--- Dataset section Enclosed Below ---

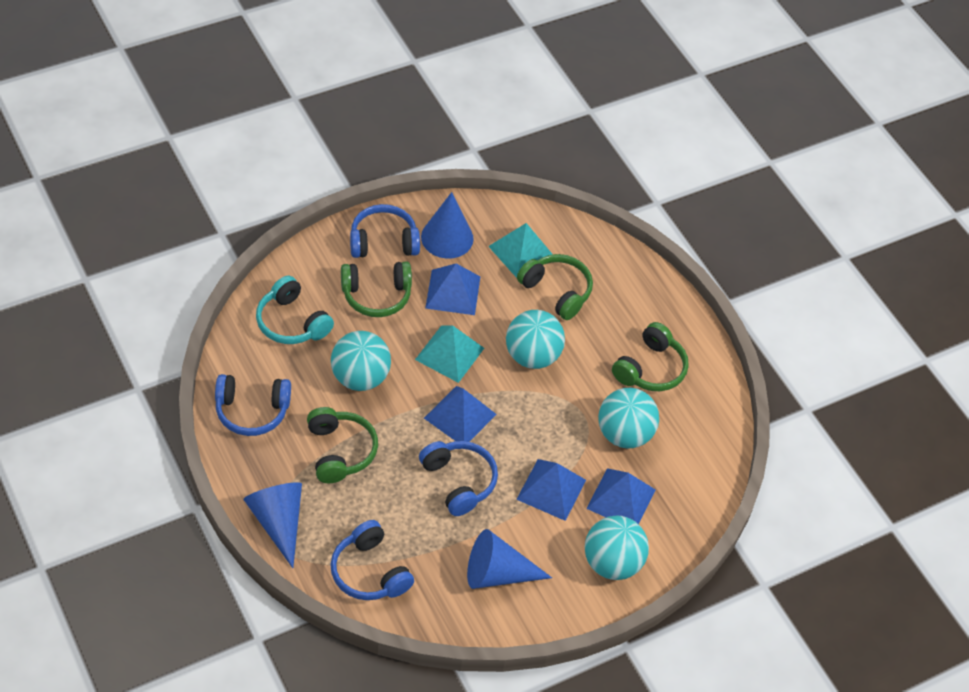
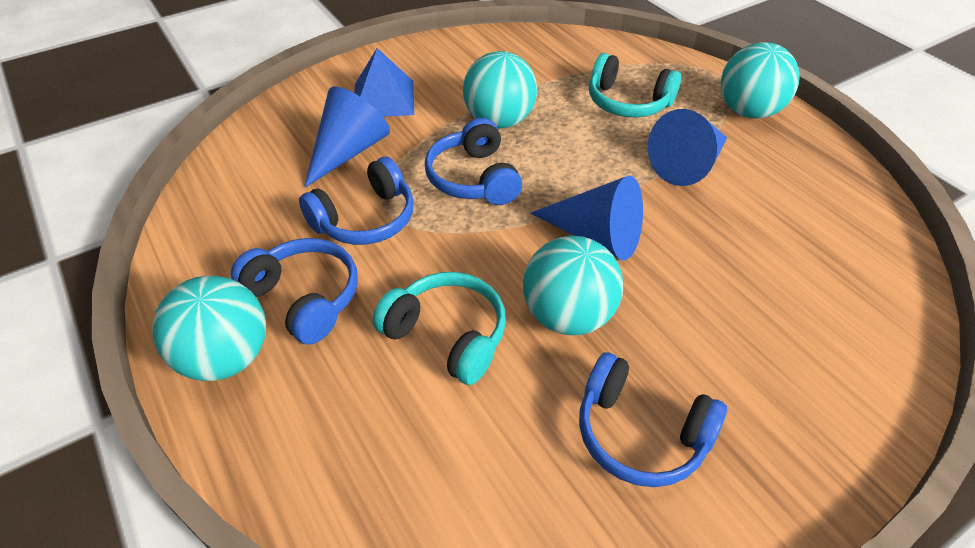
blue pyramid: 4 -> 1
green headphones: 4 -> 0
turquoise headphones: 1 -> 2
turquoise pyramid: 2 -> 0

--- End of Enclosed Dataset section ---

__Your task__. Using the listing, copy every line where the word "turquoise" shows up.

__Exercise solution__.
turquoise headphones: 1 -> 2
turquoise pyramid: 2 -> 0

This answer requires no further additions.